Written task:
From the material below, pull out every line that contains the string "kern". Matching is case-sensitive.

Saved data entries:
=====

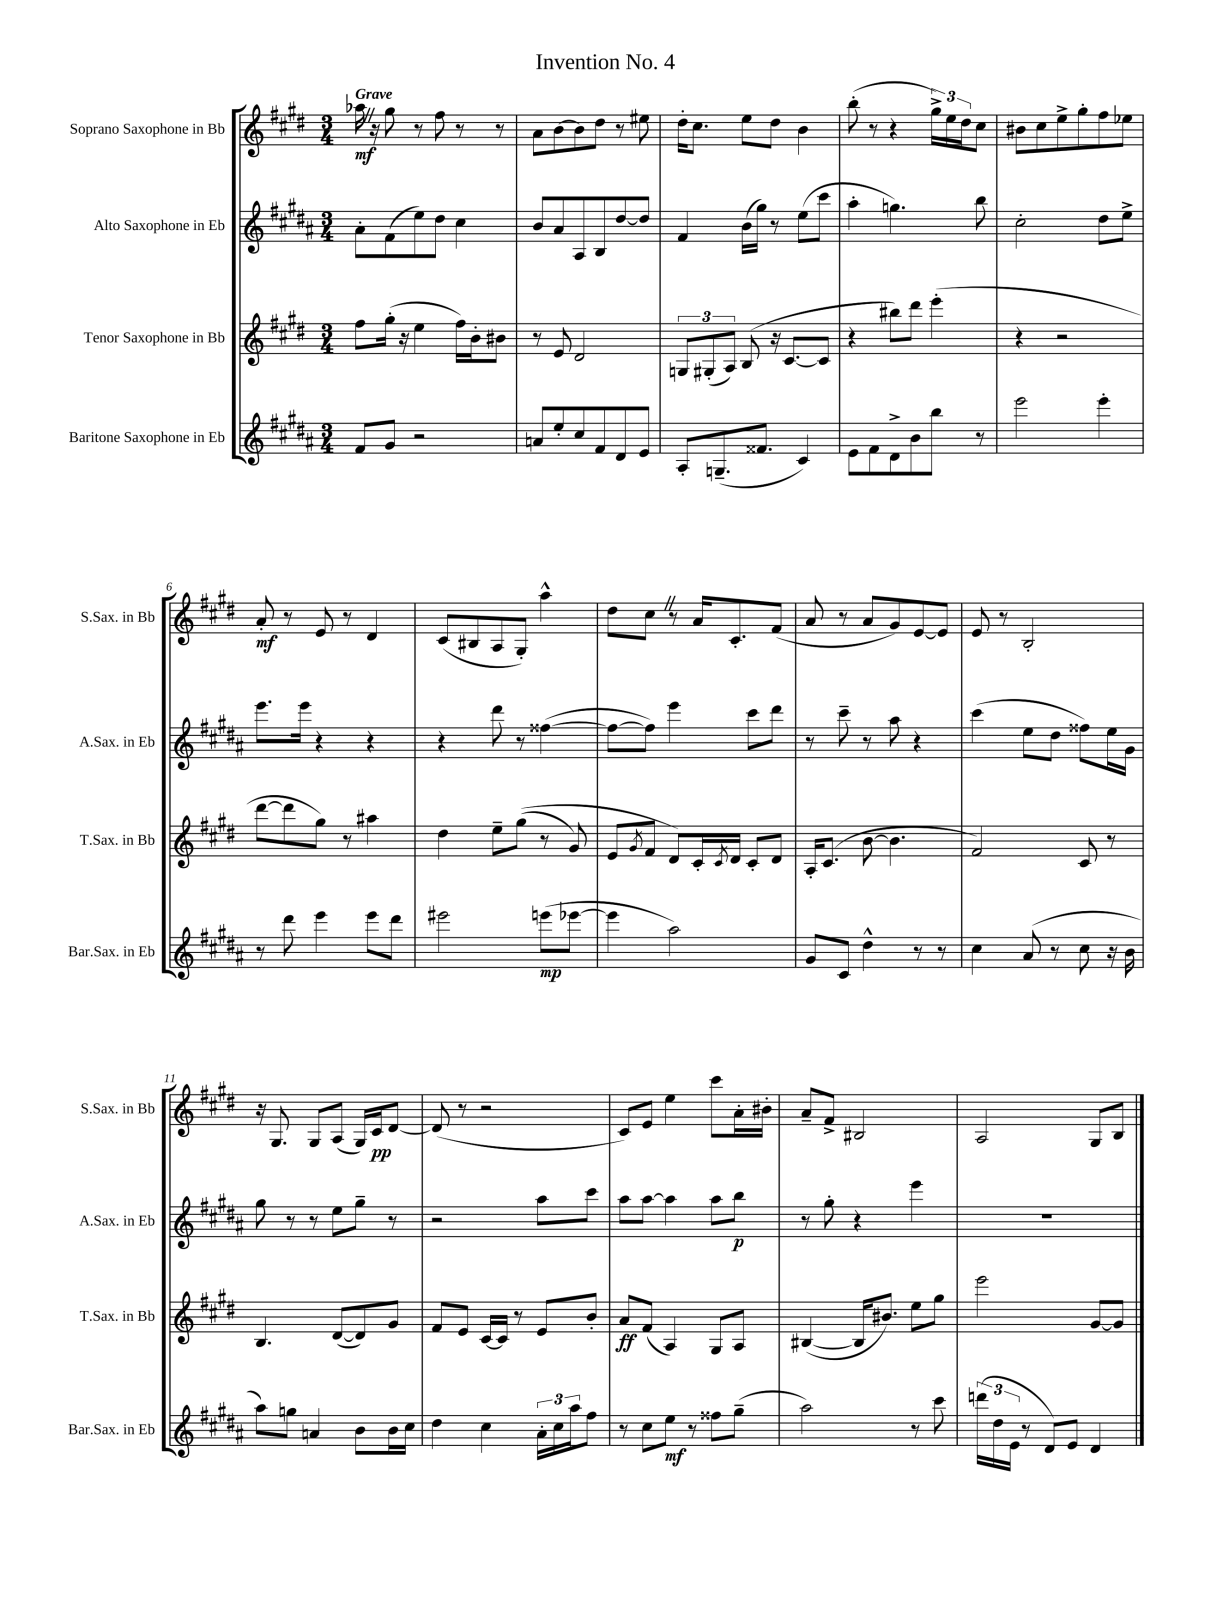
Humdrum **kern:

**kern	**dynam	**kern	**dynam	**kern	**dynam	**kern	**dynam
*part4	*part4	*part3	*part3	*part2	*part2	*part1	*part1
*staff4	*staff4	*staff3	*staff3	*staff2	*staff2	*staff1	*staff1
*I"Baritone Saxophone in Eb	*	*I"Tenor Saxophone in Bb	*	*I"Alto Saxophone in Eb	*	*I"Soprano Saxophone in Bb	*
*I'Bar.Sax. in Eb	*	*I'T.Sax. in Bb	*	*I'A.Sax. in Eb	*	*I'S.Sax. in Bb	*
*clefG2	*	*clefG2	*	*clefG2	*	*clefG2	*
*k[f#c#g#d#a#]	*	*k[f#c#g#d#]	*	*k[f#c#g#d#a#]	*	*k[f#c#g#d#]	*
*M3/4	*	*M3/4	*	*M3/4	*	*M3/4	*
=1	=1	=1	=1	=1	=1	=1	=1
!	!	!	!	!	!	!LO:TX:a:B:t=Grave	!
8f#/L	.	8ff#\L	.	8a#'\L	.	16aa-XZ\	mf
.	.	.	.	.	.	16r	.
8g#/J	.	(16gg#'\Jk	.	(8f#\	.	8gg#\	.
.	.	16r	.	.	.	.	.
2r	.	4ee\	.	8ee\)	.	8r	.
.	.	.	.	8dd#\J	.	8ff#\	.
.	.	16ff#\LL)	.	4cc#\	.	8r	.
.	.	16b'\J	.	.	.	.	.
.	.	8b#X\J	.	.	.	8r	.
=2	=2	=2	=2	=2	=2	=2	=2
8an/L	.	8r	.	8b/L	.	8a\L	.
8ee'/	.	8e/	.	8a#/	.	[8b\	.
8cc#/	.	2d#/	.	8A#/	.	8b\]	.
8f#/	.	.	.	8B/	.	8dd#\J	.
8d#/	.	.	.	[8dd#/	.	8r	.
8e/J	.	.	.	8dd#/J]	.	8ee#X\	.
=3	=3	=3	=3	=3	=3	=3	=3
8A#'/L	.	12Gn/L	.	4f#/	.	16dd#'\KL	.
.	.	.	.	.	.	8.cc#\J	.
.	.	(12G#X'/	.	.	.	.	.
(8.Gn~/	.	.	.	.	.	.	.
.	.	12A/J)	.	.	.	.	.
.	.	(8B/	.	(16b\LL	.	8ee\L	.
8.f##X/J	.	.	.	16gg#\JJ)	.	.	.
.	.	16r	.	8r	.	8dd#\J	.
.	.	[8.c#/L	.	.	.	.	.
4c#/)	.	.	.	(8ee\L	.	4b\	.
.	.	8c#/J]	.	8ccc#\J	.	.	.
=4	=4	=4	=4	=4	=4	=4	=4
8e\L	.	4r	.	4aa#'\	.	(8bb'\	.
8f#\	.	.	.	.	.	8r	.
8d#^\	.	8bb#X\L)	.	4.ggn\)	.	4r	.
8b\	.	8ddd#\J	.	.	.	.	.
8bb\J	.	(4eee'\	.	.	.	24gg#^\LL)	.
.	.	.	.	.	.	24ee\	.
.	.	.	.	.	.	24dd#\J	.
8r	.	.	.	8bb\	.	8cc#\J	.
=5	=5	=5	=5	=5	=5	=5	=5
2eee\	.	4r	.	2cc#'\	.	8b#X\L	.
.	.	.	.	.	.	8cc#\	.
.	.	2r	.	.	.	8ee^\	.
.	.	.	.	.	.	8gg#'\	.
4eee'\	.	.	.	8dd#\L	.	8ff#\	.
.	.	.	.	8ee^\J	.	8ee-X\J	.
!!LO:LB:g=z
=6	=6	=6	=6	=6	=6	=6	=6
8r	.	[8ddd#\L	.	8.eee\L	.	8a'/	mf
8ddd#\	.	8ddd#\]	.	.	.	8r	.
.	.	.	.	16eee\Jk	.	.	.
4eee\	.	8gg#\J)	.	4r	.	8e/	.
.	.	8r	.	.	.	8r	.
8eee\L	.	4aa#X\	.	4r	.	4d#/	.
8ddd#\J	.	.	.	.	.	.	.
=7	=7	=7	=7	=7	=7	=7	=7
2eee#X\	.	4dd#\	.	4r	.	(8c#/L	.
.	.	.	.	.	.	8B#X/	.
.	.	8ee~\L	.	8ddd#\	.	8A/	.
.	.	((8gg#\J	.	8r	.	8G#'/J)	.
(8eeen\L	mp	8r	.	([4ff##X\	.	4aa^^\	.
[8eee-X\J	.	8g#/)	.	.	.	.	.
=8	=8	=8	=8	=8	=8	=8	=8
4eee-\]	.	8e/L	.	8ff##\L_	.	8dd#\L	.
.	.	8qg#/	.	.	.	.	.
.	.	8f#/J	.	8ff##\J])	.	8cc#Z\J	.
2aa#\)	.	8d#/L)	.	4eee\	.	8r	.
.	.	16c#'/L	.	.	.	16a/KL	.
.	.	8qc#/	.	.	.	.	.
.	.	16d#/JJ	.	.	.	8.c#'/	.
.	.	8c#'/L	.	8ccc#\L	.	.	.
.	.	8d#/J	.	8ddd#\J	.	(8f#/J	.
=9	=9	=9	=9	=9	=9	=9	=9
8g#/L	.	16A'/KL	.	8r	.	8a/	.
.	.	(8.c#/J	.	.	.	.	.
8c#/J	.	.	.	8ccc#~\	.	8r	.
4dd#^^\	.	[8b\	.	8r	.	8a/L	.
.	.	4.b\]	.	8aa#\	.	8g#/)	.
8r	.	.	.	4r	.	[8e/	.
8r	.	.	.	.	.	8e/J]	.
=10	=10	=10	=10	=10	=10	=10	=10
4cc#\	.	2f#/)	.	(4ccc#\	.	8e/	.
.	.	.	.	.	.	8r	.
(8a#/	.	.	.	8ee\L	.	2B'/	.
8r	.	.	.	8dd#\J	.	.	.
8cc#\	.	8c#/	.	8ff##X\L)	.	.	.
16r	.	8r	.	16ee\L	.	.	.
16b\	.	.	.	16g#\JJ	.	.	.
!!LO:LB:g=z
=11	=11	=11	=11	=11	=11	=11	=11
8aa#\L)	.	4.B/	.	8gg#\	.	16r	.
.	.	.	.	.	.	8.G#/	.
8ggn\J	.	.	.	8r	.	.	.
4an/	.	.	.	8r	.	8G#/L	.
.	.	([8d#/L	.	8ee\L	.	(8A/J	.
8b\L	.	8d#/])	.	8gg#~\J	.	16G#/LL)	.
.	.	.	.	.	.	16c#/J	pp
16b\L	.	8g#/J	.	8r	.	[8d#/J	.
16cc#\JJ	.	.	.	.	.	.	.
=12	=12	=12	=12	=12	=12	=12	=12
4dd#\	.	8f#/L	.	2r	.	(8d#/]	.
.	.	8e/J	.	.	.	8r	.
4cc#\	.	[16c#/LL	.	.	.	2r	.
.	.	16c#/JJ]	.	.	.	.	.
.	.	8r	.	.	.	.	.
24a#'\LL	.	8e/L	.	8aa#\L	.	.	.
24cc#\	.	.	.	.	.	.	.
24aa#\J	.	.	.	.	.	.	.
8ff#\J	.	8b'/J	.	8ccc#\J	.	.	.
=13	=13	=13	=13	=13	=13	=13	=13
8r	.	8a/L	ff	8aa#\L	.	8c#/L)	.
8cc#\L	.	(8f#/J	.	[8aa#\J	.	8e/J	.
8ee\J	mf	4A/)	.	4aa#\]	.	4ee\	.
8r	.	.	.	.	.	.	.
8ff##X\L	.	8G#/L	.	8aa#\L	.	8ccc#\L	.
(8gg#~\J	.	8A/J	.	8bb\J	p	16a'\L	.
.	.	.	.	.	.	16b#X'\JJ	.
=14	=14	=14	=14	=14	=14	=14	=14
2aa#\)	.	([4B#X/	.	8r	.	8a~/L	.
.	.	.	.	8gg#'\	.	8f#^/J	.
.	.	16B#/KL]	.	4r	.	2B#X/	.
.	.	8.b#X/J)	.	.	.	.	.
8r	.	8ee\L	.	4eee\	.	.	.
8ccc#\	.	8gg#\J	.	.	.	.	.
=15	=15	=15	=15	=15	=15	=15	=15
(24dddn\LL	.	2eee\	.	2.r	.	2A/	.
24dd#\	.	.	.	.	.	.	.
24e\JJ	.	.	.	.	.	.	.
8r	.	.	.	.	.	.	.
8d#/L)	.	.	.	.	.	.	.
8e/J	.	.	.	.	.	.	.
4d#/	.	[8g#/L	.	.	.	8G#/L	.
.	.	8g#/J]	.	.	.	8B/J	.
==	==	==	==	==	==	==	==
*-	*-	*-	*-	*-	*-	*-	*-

=====

Response for this exercise:
Humdrum **kern:
**kern	**dynam	**kern	**dynam	**kern	**dynam	**kern	**dynam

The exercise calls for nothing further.